## WORK TASK
Beginning with the line that contains "U32 pin IN: VBUS -> none" in the material below, print each line exactly until the line that contains "R11: 3k (+5V, VRAW) -> 3k (+5V, LIGHT)" has been printed, then stop.

## GIVEN RECORDS
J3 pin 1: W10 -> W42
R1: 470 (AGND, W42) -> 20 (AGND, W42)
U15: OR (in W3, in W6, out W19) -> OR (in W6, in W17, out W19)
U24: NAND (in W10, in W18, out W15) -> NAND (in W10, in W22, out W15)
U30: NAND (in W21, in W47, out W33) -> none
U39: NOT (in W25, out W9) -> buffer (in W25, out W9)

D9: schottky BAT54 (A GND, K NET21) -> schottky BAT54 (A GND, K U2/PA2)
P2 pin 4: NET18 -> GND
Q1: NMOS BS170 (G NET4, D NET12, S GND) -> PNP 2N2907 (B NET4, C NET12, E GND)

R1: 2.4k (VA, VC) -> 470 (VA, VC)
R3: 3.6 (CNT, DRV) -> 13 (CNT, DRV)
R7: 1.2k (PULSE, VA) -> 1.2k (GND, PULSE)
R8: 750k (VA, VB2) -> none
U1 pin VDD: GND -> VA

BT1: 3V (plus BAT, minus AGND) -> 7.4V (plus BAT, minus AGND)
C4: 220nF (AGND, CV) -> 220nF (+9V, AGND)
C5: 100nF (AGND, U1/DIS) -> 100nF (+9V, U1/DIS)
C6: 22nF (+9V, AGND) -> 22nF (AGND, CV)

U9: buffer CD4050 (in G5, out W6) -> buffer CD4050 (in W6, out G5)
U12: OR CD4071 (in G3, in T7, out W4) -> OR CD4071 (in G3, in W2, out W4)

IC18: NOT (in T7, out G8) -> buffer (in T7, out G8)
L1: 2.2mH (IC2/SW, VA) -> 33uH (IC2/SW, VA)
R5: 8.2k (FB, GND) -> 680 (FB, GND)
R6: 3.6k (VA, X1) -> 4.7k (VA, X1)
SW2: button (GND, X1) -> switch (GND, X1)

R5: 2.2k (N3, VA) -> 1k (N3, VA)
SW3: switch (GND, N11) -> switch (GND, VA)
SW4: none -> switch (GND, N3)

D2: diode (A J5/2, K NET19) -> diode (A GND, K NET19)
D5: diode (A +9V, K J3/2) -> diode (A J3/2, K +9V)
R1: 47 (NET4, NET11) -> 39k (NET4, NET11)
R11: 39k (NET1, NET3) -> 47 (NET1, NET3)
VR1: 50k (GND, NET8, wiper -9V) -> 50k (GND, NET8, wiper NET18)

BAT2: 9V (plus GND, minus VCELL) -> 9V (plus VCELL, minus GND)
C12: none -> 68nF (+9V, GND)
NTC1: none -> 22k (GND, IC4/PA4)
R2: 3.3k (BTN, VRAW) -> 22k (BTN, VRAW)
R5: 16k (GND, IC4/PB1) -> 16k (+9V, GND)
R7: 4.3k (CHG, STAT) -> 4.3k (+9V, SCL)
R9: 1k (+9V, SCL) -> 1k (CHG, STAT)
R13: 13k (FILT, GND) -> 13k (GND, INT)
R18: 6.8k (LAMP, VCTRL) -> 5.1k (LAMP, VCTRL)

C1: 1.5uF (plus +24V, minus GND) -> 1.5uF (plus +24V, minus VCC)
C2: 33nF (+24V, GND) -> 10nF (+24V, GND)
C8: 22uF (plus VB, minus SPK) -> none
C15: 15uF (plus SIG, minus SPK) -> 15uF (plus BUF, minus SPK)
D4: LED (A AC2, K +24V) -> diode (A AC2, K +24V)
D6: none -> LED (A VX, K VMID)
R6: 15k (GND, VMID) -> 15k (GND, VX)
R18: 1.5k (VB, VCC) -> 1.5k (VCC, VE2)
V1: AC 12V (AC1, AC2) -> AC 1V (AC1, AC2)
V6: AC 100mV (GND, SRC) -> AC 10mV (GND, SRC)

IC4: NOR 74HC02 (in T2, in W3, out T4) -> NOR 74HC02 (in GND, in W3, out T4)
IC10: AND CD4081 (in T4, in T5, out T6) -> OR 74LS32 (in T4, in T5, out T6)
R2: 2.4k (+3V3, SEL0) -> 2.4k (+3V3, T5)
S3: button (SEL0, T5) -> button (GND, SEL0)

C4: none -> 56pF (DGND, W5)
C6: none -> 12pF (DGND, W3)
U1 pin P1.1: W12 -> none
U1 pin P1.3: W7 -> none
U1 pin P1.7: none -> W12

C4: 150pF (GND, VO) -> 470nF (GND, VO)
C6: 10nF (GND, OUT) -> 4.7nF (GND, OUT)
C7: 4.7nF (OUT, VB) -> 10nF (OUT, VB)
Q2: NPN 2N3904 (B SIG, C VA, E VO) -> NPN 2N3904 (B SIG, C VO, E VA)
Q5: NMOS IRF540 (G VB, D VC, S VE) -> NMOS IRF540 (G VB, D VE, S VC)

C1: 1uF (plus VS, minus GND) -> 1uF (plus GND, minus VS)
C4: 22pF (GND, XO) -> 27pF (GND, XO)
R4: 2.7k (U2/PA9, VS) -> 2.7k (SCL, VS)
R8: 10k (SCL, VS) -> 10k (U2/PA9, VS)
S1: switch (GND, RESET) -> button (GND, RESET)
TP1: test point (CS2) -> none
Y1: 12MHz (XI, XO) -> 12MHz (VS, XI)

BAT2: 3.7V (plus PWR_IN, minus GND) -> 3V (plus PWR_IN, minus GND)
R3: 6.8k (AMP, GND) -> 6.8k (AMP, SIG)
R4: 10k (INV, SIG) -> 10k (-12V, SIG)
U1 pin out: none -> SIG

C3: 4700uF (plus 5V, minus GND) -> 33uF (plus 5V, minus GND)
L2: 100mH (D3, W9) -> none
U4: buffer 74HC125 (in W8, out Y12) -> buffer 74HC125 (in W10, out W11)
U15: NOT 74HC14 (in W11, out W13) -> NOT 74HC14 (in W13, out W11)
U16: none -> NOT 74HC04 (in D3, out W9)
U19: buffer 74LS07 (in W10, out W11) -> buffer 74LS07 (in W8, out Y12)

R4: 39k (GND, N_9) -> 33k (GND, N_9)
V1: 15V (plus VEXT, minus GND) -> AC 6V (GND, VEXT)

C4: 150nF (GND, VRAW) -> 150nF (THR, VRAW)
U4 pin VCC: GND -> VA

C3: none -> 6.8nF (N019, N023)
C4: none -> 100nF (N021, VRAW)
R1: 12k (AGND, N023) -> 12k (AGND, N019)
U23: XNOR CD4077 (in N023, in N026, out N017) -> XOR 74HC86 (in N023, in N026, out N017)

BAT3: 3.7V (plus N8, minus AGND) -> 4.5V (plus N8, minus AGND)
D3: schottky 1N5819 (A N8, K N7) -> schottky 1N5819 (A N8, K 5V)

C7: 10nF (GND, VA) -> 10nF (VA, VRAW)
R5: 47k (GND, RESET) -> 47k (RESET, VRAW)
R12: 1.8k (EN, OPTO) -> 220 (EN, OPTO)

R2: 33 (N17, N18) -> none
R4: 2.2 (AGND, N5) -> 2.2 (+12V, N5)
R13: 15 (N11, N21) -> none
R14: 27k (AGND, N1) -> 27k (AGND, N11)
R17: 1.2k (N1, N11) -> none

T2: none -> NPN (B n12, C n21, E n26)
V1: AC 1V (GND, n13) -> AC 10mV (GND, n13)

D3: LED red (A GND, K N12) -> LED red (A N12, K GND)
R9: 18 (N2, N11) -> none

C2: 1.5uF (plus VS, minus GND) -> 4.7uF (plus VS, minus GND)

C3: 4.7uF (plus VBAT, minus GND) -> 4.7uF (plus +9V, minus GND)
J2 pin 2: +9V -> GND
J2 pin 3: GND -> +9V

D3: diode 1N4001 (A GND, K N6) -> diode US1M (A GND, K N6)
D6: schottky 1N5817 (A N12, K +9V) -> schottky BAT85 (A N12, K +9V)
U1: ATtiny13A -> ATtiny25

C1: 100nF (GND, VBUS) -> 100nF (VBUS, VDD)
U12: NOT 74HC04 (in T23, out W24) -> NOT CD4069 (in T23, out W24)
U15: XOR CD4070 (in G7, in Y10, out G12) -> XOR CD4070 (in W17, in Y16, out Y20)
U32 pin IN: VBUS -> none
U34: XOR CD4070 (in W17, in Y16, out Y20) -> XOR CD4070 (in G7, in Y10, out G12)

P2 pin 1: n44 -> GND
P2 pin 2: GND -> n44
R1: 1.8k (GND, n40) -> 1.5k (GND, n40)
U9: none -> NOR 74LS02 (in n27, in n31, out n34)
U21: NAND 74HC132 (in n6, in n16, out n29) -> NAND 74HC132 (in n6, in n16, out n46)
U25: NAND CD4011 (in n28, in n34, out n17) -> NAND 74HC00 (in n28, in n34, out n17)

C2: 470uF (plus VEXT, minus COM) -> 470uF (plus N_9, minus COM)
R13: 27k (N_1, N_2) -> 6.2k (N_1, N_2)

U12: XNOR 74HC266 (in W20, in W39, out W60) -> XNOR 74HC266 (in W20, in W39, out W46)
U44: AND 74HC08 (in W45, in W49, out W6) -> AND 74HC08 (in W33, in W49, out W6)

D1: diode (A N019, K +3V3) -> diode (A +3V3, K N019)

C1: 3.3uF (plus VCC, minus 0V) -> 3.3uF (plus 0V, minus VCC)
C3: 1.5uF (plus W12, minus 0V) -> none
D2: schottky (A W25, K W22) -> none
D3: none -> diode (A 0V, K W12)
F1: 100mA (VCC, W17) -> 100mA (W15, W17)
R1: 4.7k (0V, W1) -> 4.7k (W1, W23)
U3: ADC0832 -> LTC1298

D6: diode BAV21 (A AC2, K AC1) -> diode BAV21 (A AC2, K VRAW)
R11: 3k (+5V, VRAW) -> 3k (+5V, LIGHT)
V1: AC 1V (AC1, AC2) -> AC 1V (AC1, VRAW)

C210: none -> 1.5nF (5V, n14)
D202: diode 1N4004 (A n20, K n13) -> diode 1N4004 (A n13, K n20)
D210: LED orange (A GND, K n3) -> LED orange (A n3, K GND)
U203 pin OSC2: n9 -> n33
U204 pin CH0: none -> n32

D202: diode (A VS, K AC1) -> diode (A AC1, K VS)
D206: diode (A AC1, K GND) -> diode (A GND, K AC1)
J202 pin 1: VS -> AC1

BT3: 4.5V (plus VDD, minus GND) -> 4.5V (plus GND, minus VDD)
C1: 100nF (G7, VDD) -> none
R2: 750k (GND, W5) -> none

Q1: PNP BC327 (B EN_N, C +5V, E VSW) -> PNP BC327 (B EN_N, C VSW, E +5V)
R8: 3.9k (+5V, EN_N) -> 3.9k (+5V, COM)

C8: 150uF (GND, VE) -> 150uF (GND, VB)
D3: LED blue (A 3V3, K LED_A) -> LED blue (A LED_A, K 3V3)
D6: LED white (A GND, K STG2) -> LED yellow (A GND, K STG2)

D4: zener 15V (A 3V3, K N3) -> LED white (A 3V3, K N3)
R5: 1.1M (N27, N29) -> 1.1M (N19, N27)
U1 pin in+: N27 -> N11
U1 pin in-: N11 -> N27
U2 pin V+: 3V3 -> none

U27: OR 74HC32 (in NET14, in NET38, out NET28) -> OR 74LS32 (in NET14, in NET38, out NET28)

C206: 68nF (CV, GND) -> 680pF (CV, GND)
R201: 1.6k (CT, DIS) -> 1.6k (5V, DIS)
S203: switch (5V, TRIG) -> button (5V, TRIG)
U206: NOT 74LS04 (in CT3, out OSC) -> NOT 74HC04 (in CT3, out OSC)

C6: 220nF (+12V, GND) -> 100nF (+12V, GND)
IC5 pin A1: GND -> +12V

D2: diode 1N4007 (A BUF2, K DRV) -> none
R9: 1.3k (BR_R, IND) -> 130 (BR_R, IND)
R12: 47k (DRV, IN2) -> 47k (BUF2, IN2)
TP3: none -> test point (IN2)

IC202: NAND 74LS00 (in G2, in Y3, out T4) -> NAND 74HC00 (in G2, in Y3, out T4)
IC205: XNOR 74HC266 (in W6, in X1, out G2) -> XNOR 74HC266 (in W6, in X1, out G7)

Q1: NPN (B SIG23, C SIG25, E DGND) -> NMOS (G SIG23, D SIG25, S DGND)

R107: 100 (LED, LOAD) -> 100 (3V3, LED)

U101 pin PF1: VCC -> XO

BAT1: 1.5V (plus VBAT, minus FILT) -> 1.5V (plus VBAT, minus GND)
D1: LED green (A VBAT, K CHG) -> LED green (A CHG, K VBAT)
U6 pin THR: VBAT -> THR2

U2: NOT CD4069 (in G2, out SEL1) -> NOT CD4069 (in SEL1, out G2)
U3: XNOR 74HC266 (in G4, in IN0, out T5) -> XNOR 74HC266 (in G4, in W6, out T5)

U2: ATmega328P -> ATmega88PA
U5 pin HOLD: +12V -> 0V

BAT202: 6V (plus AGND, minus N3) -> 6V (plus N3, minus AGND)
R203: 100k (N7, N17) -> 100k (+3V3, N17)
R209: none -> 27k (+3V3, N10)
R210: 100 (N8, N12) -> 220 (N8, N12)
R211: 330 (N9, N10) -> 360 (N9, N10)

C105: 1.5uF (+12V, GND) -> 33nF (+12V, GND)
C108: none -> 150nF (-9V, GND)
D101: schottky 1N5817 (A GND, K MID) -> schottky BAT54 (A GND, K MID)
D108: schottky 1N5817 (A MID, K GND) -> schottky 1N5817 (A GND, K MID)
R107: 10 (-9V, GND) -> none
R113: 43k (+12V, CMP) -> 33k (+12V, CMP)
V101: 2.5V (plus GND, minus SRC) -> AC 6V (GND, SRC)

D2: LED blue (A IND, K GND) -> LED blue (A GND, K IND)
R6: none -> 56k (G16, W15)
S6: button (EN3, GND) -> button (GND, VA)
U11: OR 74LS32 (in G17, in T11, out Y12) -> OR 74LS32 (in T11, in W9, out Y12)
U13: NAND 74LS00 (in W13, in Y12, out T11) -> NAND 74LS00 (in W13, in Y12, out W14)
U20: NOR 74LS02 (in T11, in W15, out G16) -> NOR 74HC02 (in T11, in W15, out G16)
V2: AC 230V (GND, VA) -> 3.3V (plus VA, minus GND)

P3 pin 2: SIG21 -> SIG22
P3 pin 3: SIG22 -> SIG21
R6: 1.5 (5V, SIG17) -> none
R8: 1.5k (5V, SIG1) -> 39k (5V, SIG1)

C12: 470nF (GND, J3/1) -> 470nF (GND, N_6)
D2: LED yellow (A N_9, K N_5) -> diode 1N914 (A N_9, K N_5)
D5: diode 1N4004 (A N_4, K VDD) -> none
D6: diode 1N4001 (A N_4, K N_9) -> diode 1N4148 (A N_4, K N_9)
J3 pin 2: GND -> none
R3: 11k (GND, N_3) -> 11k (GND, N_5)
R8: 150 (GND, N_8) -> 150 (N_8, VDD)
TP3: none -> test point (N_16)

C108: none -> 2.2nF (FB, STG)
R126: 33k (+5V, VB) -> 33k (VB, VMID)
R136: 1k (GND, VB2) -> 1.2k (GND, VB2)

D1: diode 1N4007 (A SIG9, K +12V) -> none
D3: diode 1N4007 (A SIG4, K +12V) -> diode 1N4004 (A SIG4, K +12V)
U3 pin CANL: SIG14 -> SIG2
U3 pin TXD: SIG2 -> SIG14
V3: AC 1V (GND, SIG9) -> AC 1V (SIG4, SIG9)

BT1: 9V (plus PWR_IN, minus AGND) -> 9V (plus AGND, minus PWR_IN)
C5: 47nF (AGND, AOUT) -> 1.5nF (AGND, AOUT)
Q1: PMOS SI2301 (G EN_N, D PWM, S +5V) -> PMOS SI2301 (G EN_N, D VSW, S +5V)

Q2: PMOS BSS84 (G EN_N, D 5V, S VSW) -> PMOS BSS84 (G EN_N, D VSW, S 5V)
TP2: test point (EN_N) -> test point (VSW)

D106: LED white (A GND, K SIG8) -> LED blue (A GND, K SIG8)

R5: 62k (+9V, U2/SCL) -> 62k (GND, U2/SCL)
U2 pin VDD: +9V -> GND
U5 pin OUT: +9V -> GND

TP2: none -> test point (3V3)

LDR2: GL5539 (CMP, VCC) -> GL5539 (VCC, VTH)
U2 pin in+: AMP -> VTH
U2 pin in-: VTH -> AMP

## RESPONSE TO THIS TASK
U32 pin IN: VBUS -> none
U34: XOR CD4070 (in W17, in Y16, out Y20) -> XOR CD4070 (in G7, in Y10, out G12)

P2 pin 1: n44 -> GND
P2 pin 2: GND -> n44
R1: 1.8k (GND, n40) -> 1.5k (GND, n40)
U9: none -> NOR 74LS02 (in n27, in n31, out n34)
U21: NAND 74HC132 (in n6, in n16, out n29) -> NAND 74HC132 (in n6, in n16, out n46)
U25: NAND CD4011 (in n28, in n34, out n17) -> NAND 74HC00 (in n28, in n34, out n17)

C2: 470uF (plus VEXT, minus COM) -> 470uF (plus N_9, minus COM)
R13: 27k (N_1, N_2) -> 6.2k (N_1, N_2)

U12: XNOR 74HC266 (in W20, in W39, out W60) -> XNOR 74HC266 (in W20, in W39, out W46)
U44: AND 74HC08 (in W45, in W49, out W6) -> AND 74HC08 (in W33, in W49, out W6)

D1: diode (A N019, K +3V3) -> diode (A +3V3, K N019)

C1: 3.3uF (plus VCC, minus 0V) -> 3.3uF (plus 0V, minus VCC)
C3: 1.5uF (plus W12, minus 0V) -> none
D2: schottky (A W25, K W22) -> none
D3: none -> diode (A 0V, K W12)
F1: 100mA (VCC, W17) -> 100mA (W15, W17)
R1: 4.7k (0V, W1) -> 4.7k (W1, W23)
U3: ADC0832 -> LTC1298

D6: diode BAV21 (A AC2, K AC1) -> diode BAV21 (A AC2, K VRAW)
R11: 3k (+5V, VRAW) -> 3k (+5V, LIGHT)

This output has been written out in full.